── Dataset excerpts

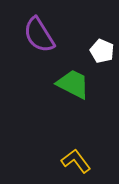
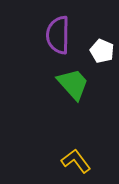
purple semicircle: moved 19 px right; rotated 33 degrees clockwise
green trapezoid: rotated 21 degrees clockwise
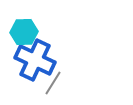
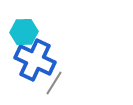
gray line: moved 1 px right
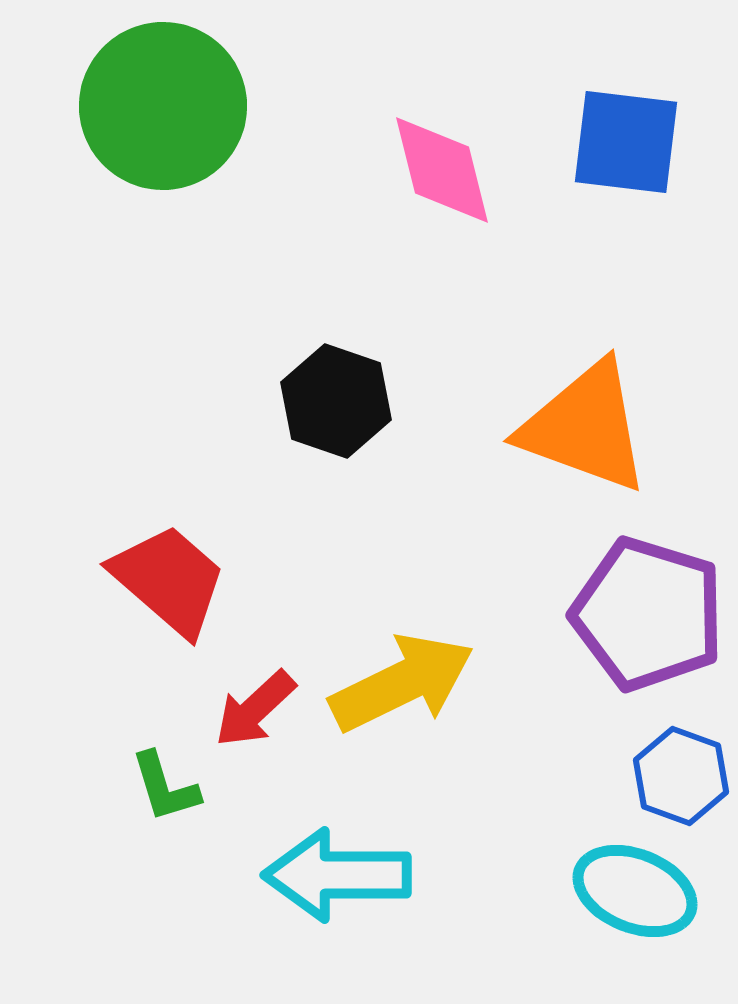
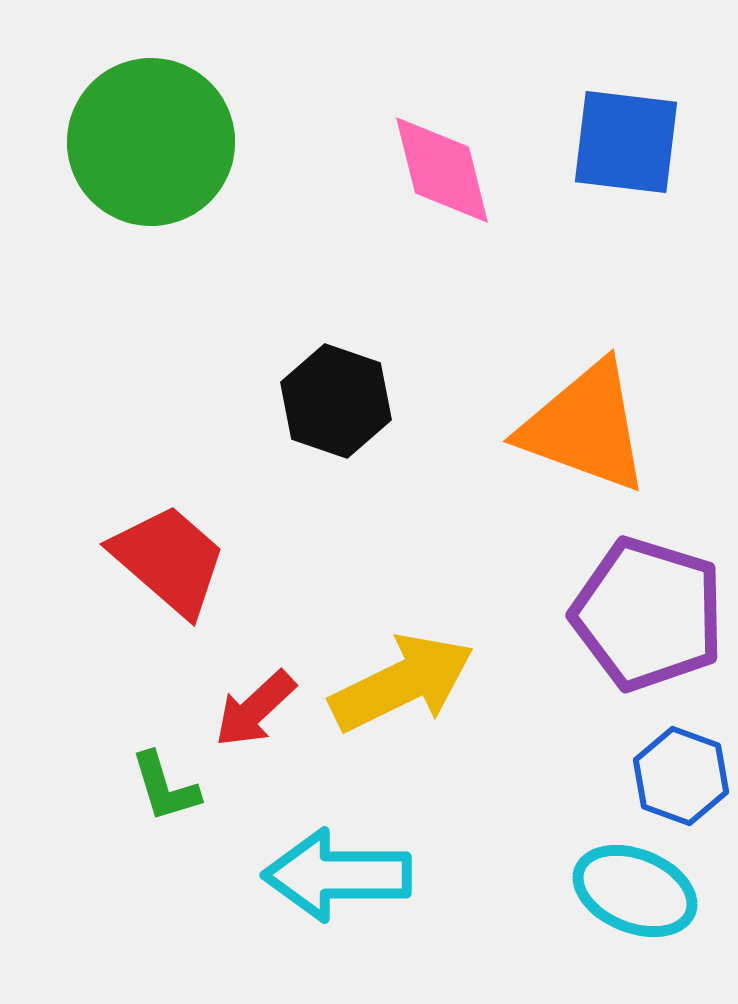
green circle: moved 12 px left, 36 px down
red trapezoid: moved 20 px up
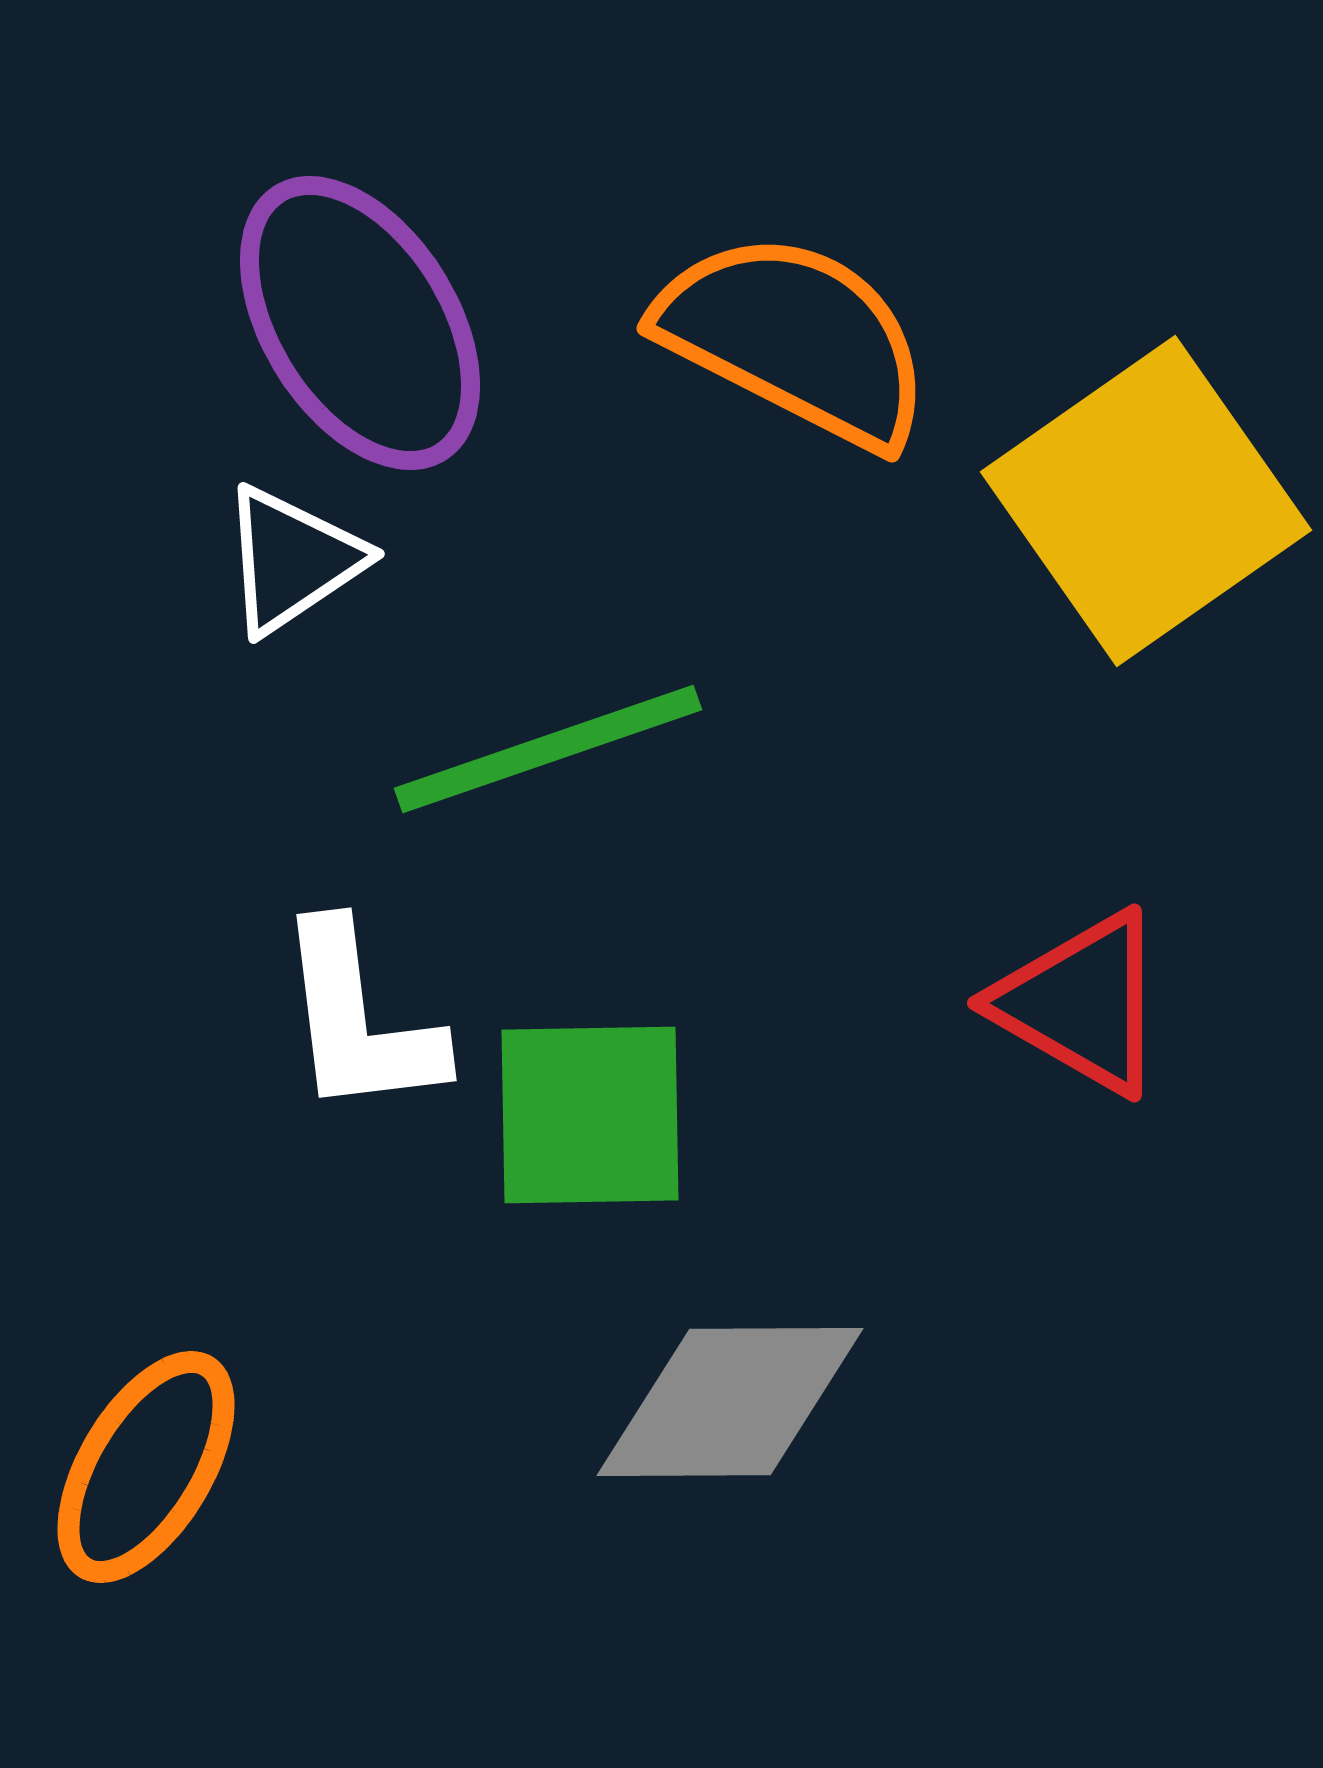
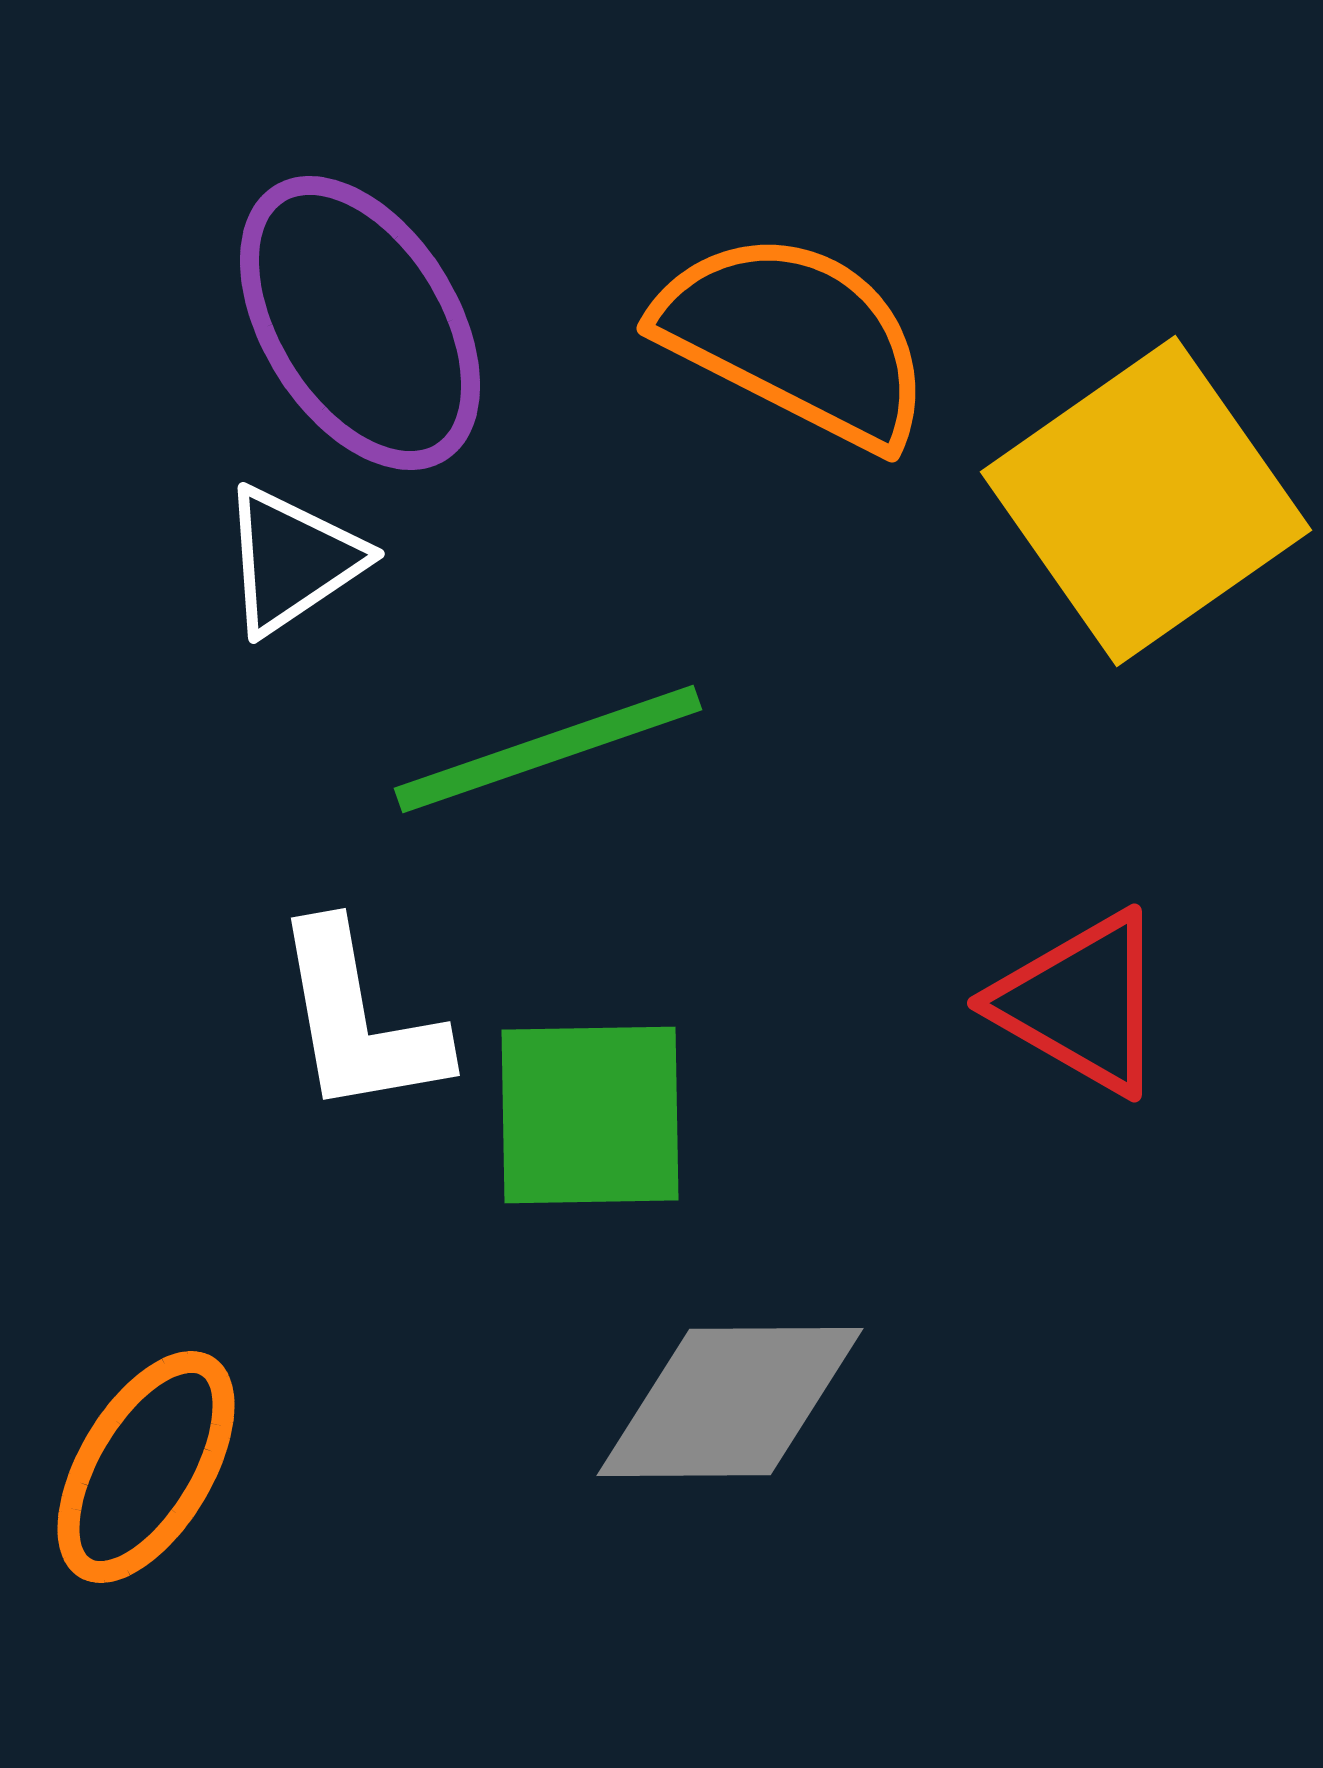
white L-shape: rotated 3 degrees counterclockwise
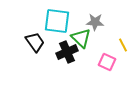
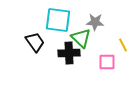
cyan square: moved 1 px right, 1 px up
black cross: moved 2 px right, 1 px down; rotated 20 degrees clockwise
pink square: rotated 24 degrees counterclockwise
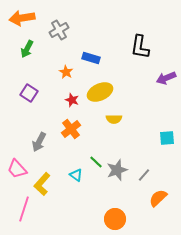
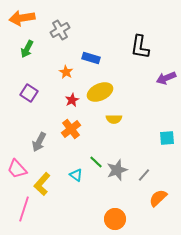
gray cross: moved 1 px right
red star: rotated 24 degrees clockwise
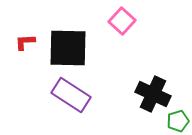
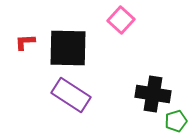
pink square: moved 1 px left, 1 px up
black cross: rotated 16 degrees counterclockwise
green pentagon: moved 2 px left
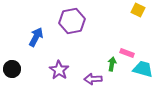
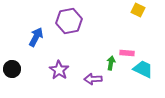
purple hexagon: moved 3 px left
pink rectangle: rotated 16 degrees counterclockwise
green arrow: moved 1 px left, 1 px up
cyan trapezoid: rotated 10 degrees clockwise
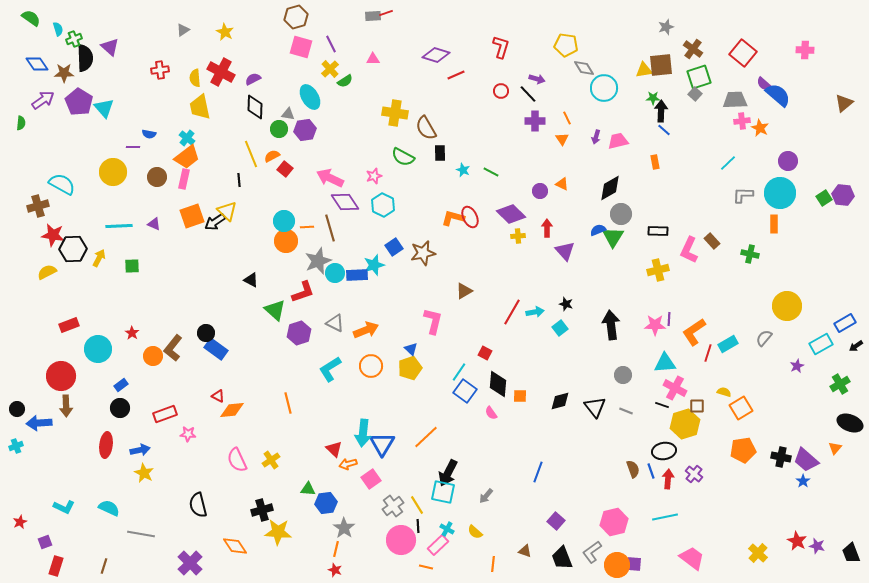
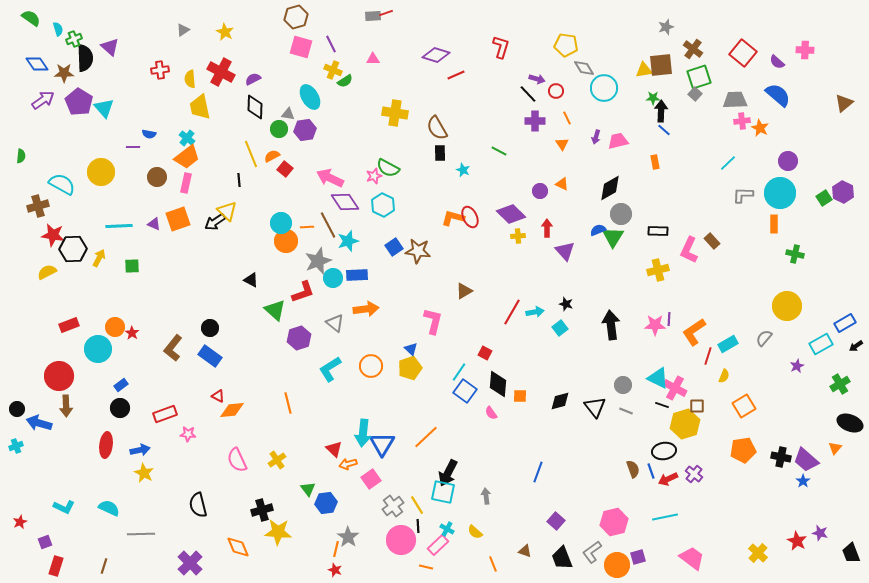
yellow cross at (330, 69): moved 3 px right, 1 px down; rotated 24 degrees counterclockwise
yellow semicircle at (195, 78): moved 5 px left, 1 px down
purple semicircle at (764, 84): moved 13 px right, 22 px up
red circle at (501, 91): moved 55 px right
green semicircle at (21, 123): moved 33 px down
brown semicircle at (426, 128): moved 11 px right
orange triangle at (562, 139): moved 5 px down
green semicircle at (403, 157): moved 15 px left, 11 px down
yellow circle at (113, 172): moved 12 px left
green line at (491, 172): moved 8 px right, 21 px up
pink rectangle at (184, 179): moved 2 px right, 4 px down
purple hexagon at (843, 195): moved 3 px up; rotated 20 degrees clockwise
orange square at (192, 216): moved 14 px left, 3 px down
cyan circle at (284, 221): moved 3 px left, 2 px down
brown line at (330, 228): moved 2 px left, 3 px up; rotated 12 degrees counterclockwise
brown star at (423, 253): moved 5 px left, 2 px up; rotated 20 degrees clockwise
green cross at (750, 254): moved 45 px right
cyan star at (374, 265): moved 26 px left, 24 px up
cyan circle at (335, 273): moved 2 px left, 5 px down
gray triangle at (335, 323): rotated 12 degrees clockwise
orange arrow at (366, 330): moved 21 px up; rotated 15 degrees clockwise
black circle at (206, 333): moved 4 px right, 5 px up
purple hexagon at (299, 333): moved 5 px down
blue rectangle at (216, 349): moved 6 px left, 7 px down
red line at (708, 353): moved 3 px down
orange circle at (153, 356): moved 38 px left, 29 px up
cyan triangle at (665, 363): moved 7 px left, 15 px down; rotated 30 degrees clockwise
gray circle at (623, 375): moved 10 px down
red circle at (61, 376): moved 2 px left
yellow semicircle at (724, 392): moved 16 px up; rotated 96 degrees clockwise
orange square at (741, 408): moved 3 px right, 2 px up
blue arrow at (39, 423): rotated 20 degrees clockwise
yellow cross at (271, 460): moved 6 px right
red arrow at (668, 479): rotated 120 degrees counterclockwise
green triangle at (308, 489): rotated 49 degrees clockwise
gray arrow at (486, 496): rotated 133 degrees clockwise
gray star at (344, 528): moved 4 px right, 9 px down
gray line at (141, 534): rotated 12 degrees counterclockwise
orange diamond at (235, 546): moved 3 px right, 1 px down; rotated 10 degrees clockwise
purple star at (817, 546): moved 3 px right, 13 px up
orange line at (493, 564): rotated 28 degrees counterclockwise
purple square at (634, 564): moved 4 px right, 7 px up; rotated 21 degrees counterclockwise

────

▶ _The task_
The material above must be printed exactly, with its pictures left out.

▶ _Task response_
purple semicircle: moved 19 px right; rotated 33 degrees clockwise
green trapezoid: rotated 21 degrees clockwise
gray line: moved 1 px right
green circle: moved 12 px left, 36 px down
red trapezoid: moved 20 px up
white L-shape: rotated 3 degrees counterclockwise
cyan square: moved 1 px right, 1 px up
black cross: moved 2 px right, 1 px down; rotated 20 degrees clockwise
pink square: rotated 24 degrees counterclockwise
gray cross: moved 1 px right
red star: rotated 24 degrees clockwise
pink square: moved 1 px left, 1 px up
black cross: rotated 16 degrees counterclockwise
green pentagon: moved 2 px left
purple hexagon: moved 3 px left
pink rectangle: rotated 16 degrees counterclockwise
green arrow: moved 1 px left, 1 px up
cyan trapezoid: rotated 10 degrees clockwise
yellow cross at (330, 69): moved 3 px right, 1 px down; rotated 24 degrees counterclockwise
yellow semicircle at (195, 78): moved 5 px left, 1 px down
purple semicircle at (764, 84): moved 13 px right, 22 px up
red circle at (501, 91): moved 55 px right
green semicircle at (21, 123): moved 33 px down
brown semicircle at (426, 128): moved 11 px right
orange triangle at (562, 139): moved 5 px down
green semicircle at (403, 157): moved 15 px left, 11 px down
yellow circle at (113, 172): moved 12 px left
green line at (491, 172): moved 8 px right, 21 px up
pink rectangle at (184, 179): moved 2 px right, 4 px down
purple hexagon at (843, 195): moved 3 px up; rotated 20 degrees clockwise
orange square at (192, 216): moved 14 px left, 3 px down
cyan circle at (284, 221): moved 3 px left, 2 px down
brown line at (330, 228): moved 2 px left, 3 px up; rotated 12 degrees counterclockwise
brown star at (423, 253): moved 5 px left, 2 px up; rotated 20 degrees clockwise
green cross at (750, 254): moved 45 px right
cyan star at (374, 265): moved 26 px left, 24 px up
cyan circle at (335, 273): moved 2 px left, 5 px down
gray triangle at (335, 323): rotated 12 degrees clockwise
orange arrow at (366, 330): moved 21 px up; rotated 15 degrees clockwise
black circle at (206, 333): moved 4 px right, 5 px up
purple hexagon at (299, 333): moved 5 px down
blue rectangle at (216, 349): moved 6 px left, 7 px down
red line at (708, 353): moved 3 px down
orange circle at (153, 356): moved 38 px left, 29 px up
cyan triangle at (665, 363): moved 7 px left, 15 px down; rotated 30 degrees clockwise
gray circle at (623, 375): moved 10 px down
red circle at (61, 376): moved 2 px left
yellow semicircle at (724, 392): moved 16 px up; rotated 96 degrees clockwise
orange square at (741, 408): moved 3 px right, 2 px up
blue arrow at (39, 423): rotated 20 degrees clockwise
yellow cross at (271, 460): moved 6 px right
red arrow at (668, 479): rotated 120 degrees counterclockwise
green triangle at (308, 489): rotated 49 degrees clockwise
gray arrow at (486, 496): rotated 133 degrees clockwise
gray star at (344, 528): moved 4 px right, 9 px down
gray line at (141, 534): rotated 12 degrees counterclockwise
orange diamond at (235, 546): moved 3 px right, 1 px down; rotated 10 degrees clockwise
purple star at (817, 546): moved 3 px right, 13 px up
orange line at (493, 564): rotated 28 degrees counterclockwise
purple square at (634, 564): moved 4 px right, 7 px up; rotated 21 degrees counterclockwise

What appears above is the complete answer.